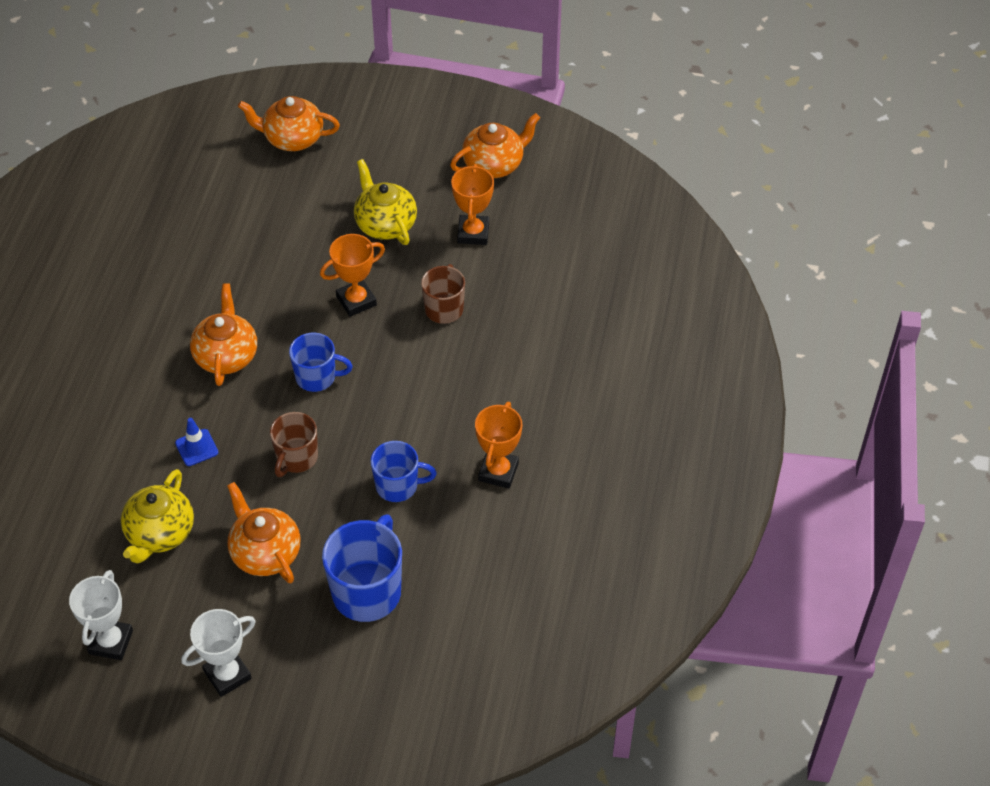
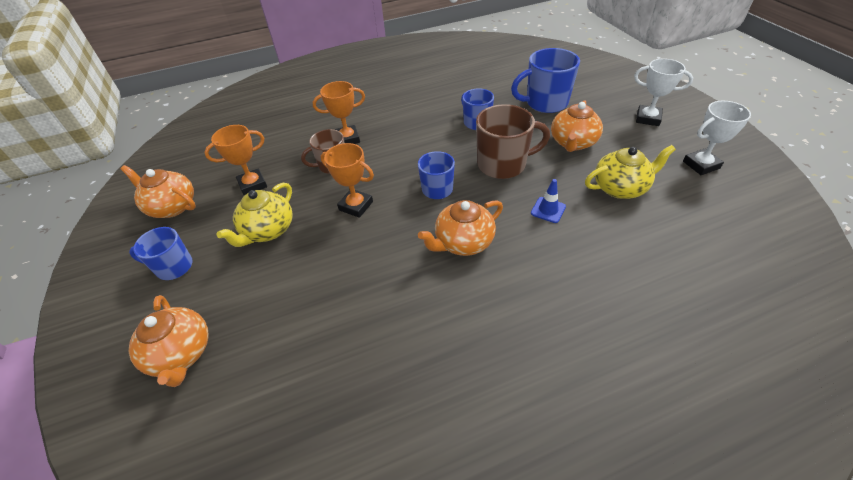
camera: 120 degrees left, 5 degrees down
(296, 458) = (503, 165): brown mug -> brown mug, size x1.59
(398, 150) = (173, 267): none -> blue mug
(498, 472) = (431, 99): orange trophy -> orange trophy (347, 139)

...

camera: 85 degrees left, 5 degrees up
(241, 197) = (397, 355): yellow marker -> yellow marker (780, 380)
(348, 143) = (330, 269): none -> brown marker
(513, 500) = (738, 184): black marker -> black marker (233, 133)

WHAT IS BEING ASKED: Starting at the line above that contains "(296, 458) = (503, 165): brown", write out each line exactly until the line that contains "(498, 472) = (431, 99): orange" has been written, and stop there.

EXERCISE RESULT:
(296, 458) = (503, 165): brown mug -> brown mug, size x1.59
(398, 150) = (173, 267): none -> blue mug
(498, 472) = (431, 99): orange trophy -> orange trophy (347, 139)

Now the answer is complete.